--- SOURCE DATA Enclosed Below ---

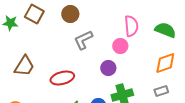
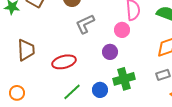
brown trapezoid: (24, 66) -> (26, 50), turned -35

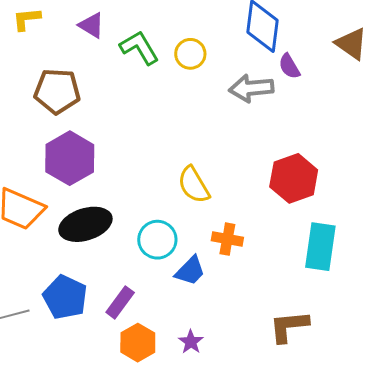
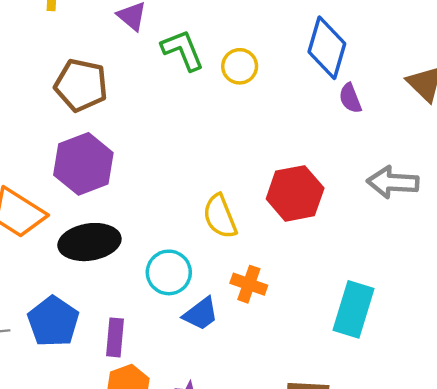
gray arrow: (251, 88) -> (393, 182), moved
red hexagon: (294, 178) -> (295, 193), moved
purple rectangle: (120, 302) -> (115, 337), turned -40

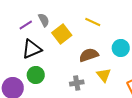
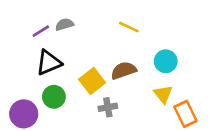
gray semicircle: (44, 20) -> (64, 24), turned -80
yellow square: (62, 34) -> (92, 81), moved
yellow triangle: (104, 75) -> (163, 94), moved

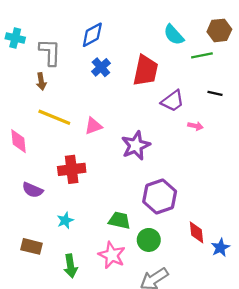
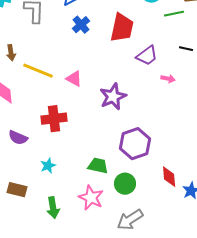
brown arrow: (41, 81) -> (11, 53), moved
pink triangle: (93, 126) -> (74, 79), turned 48

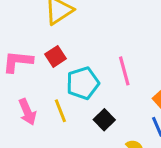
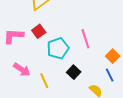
yellow line: (60, 111) -> (44, 81), moved
pink arrow: (27, 112) -> (22, 70), turned -30

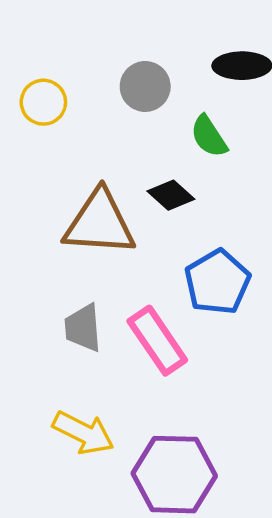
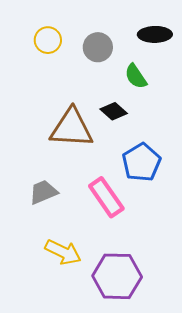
yellow circle: (43, 102) -> (48, 40), moved
gray trapezoid: (83, 328) -> (43, 192), moved, turned 72

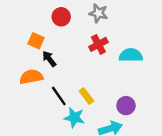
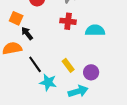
red cross: (98, 44) -> (68, 21), turned 35
yellow rectangle: (86, 96) -> (68, 65), moved

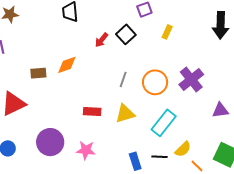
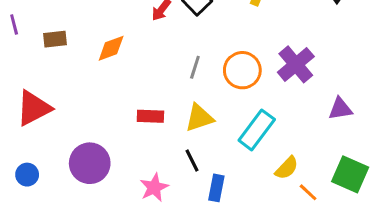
brown rectangle: (38, 73) -> (55, 39), moved
pink star: (86, 150) -> (154, 187), moved, turned -30
black line: (159, 157) -> (192, 160), moved, turned 63
blue rectangle: (135, 161) -> (216, 188), turned 30

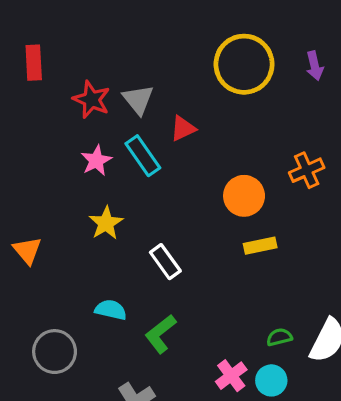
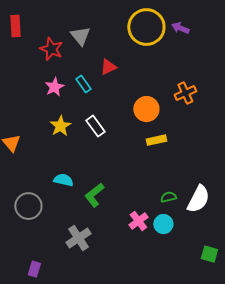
purple arrow: (315, 66) -> (180, 28), moved, turned 126
gray triangle: (138, 100) -> (80, 36), moved
cyan rectangle: (143, 156) -> (83, 84), size x0.7
white rectangle: (165, 262) -> (95, 126), moved

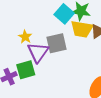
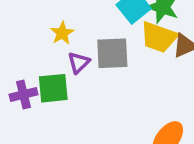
purple triangle: (38, 52) -> (79, 63), size x0.6

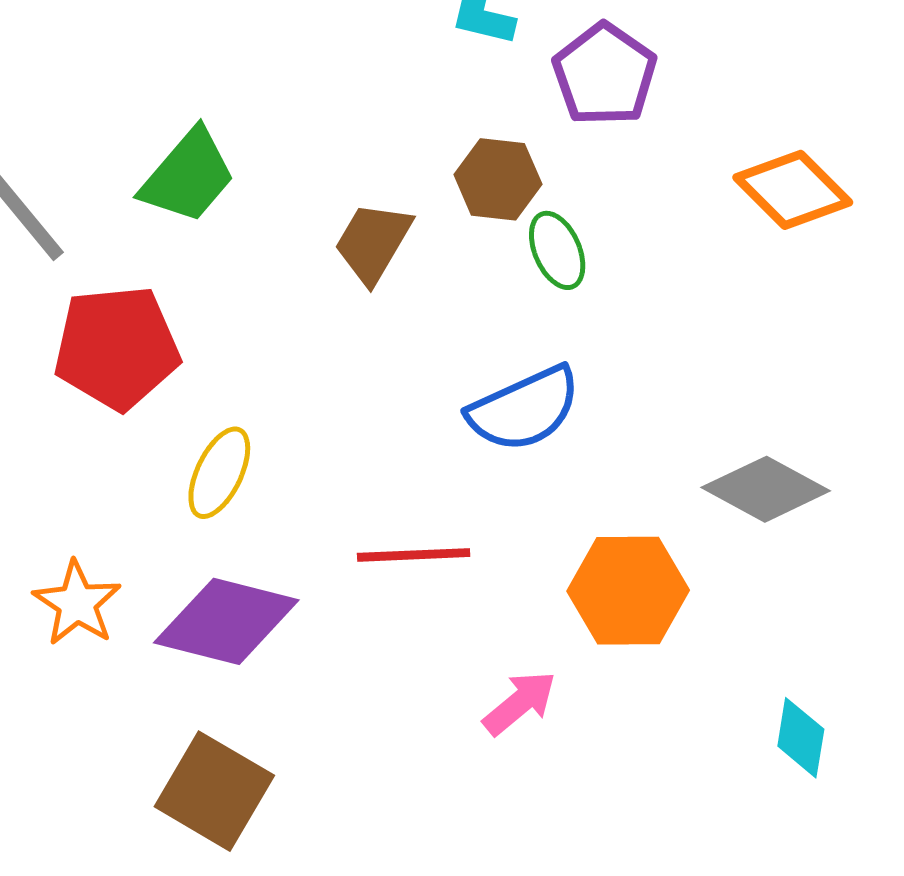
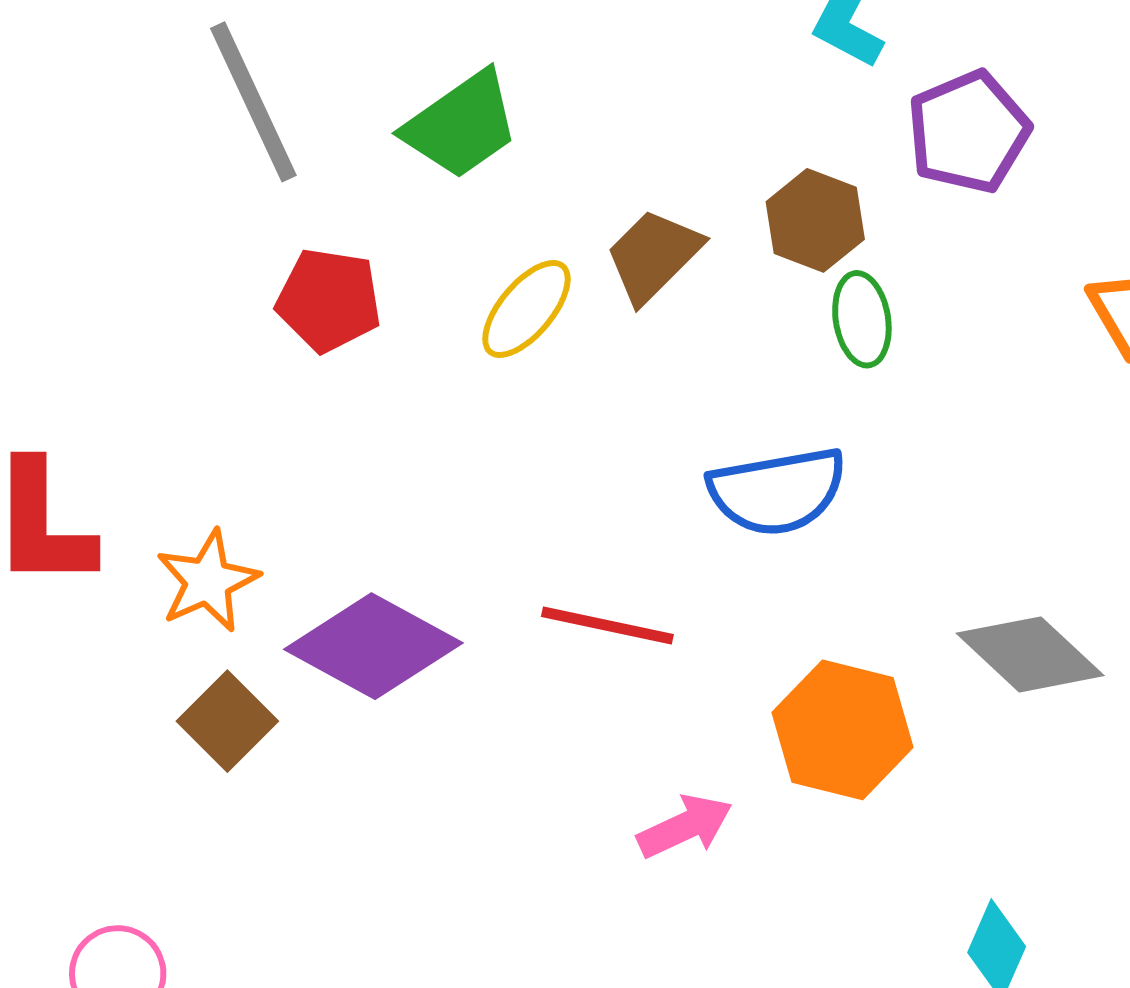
red pentagon: (117, 348) -> (329, 300), size x0.7
yellow ellipse: (219, 473) -> (526, 309), moved
brown square: (214, 791) -> (227, 721), moved, size x0.7

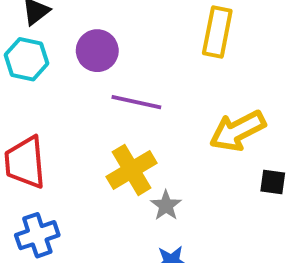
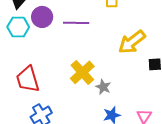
purple circle: (97, 51) -> (42, 17), moved
purple line: (136, 102) -> (76, 23), moved

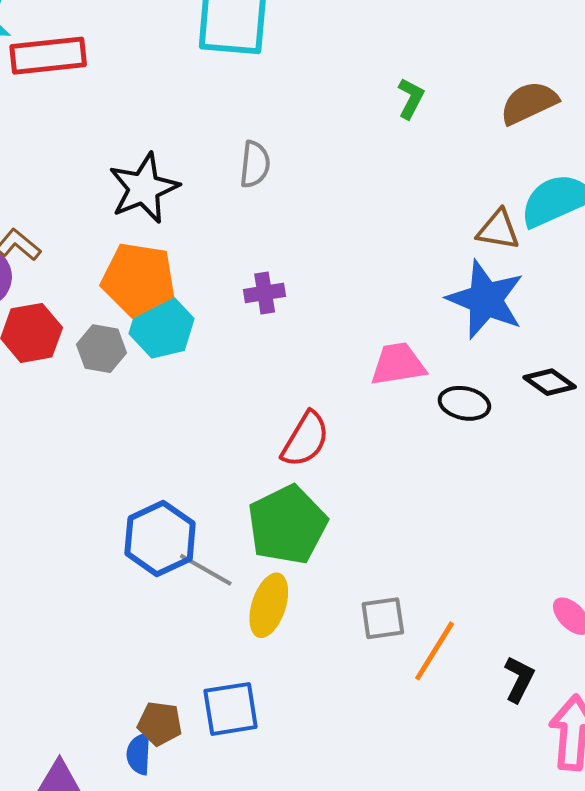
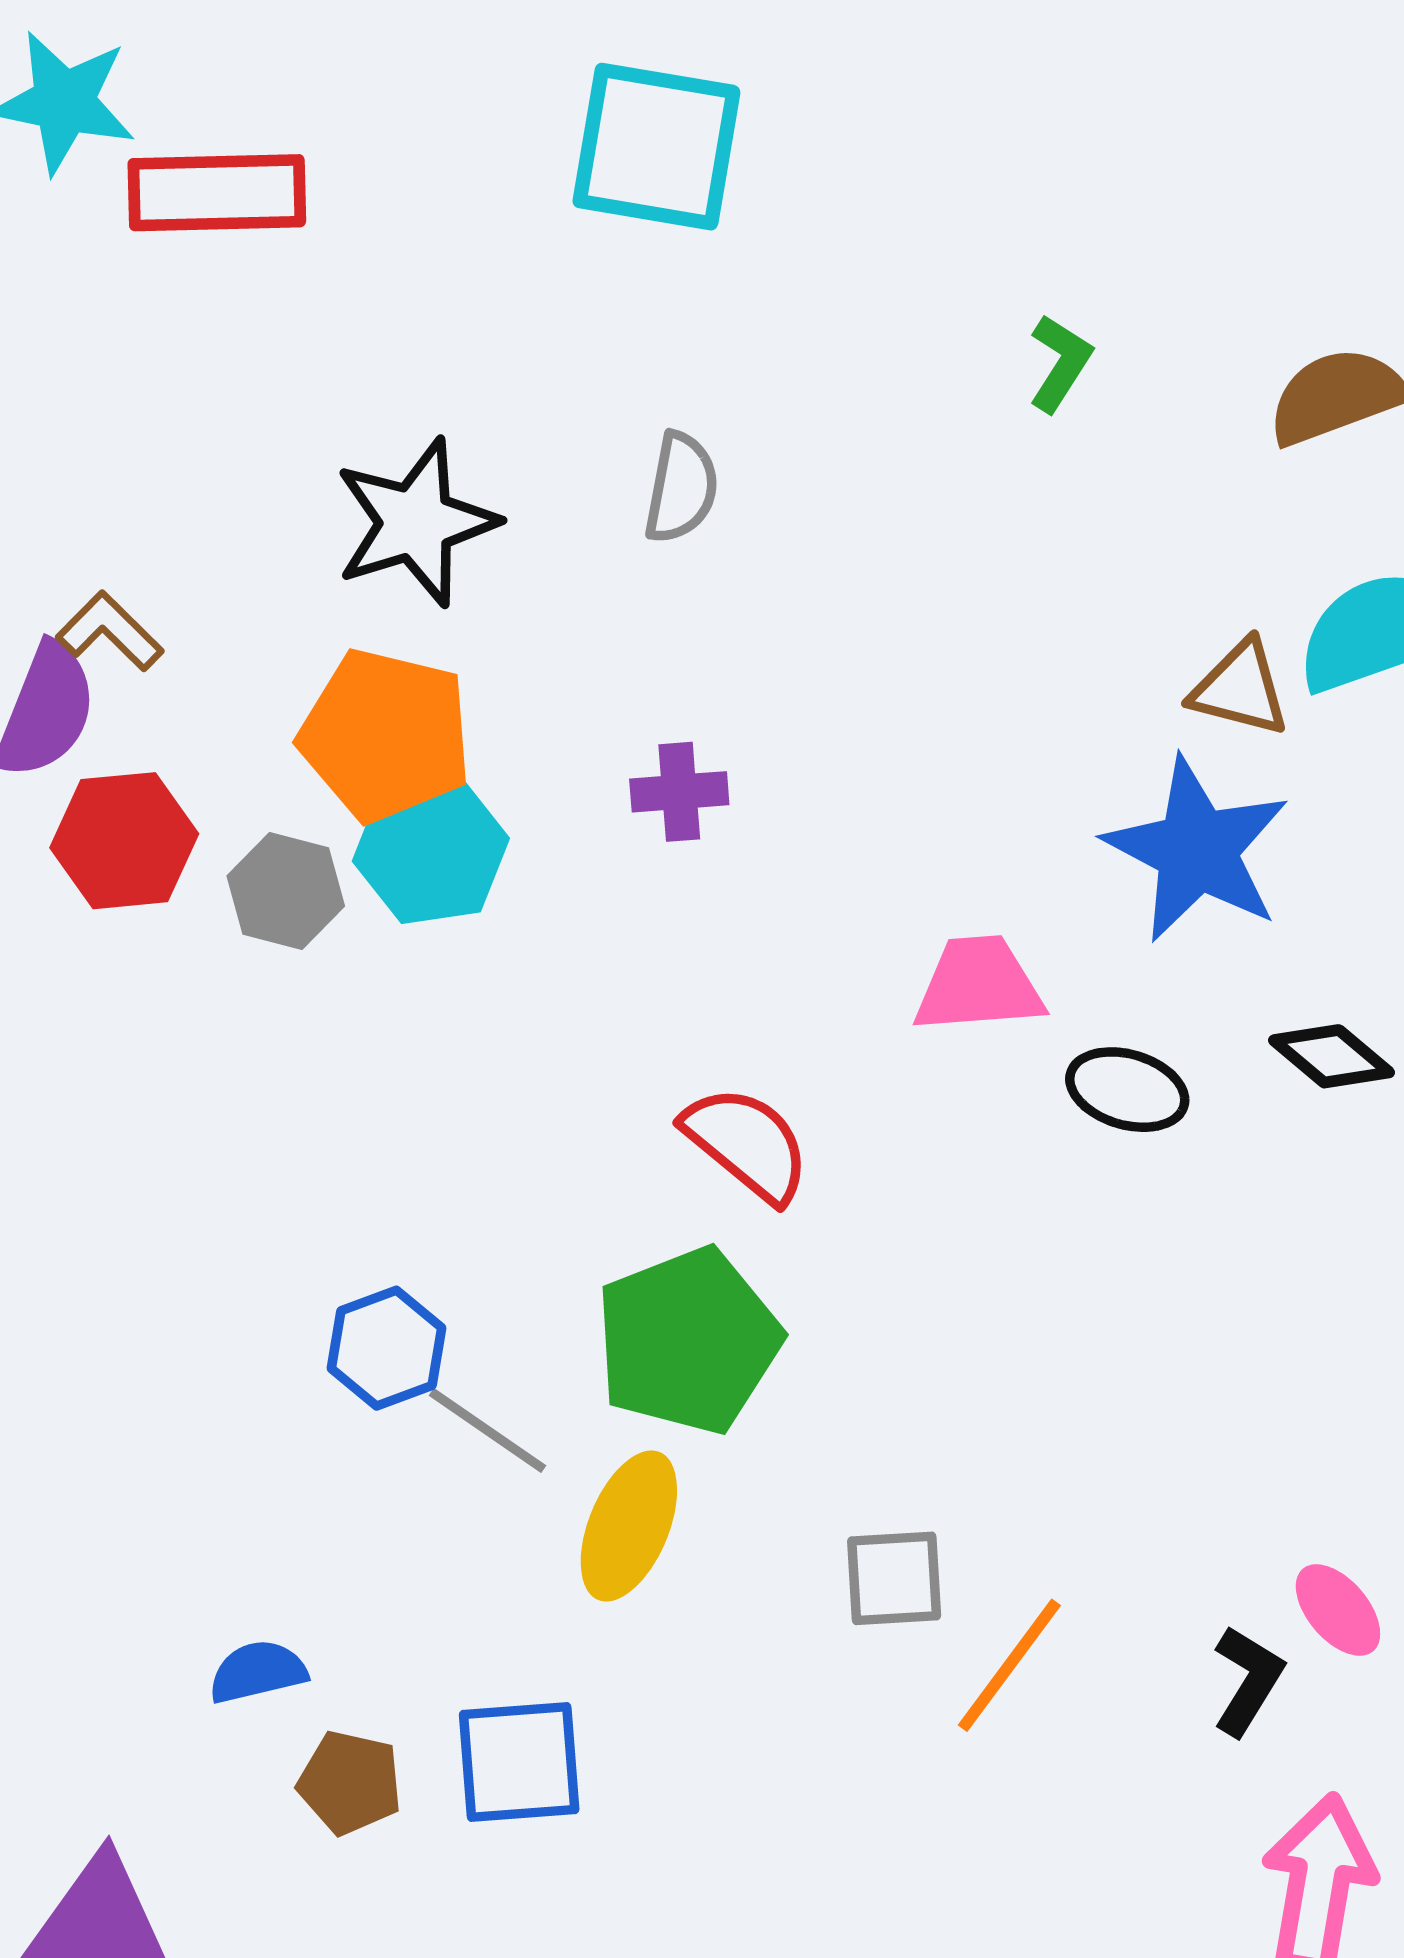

--- End of Enclosed SOURCE DATA ---

WHAT THE TASK REQUIRES:
A copy of each line above that holds the word "trapezoid" is the expected answer.

SOLUTION TO THE PROBLEM:
brown trapezoid: (24, 66) -> (26, 50), turned -35
gray trapezoid: (83, 328) -> (43, 192), moved, turned 72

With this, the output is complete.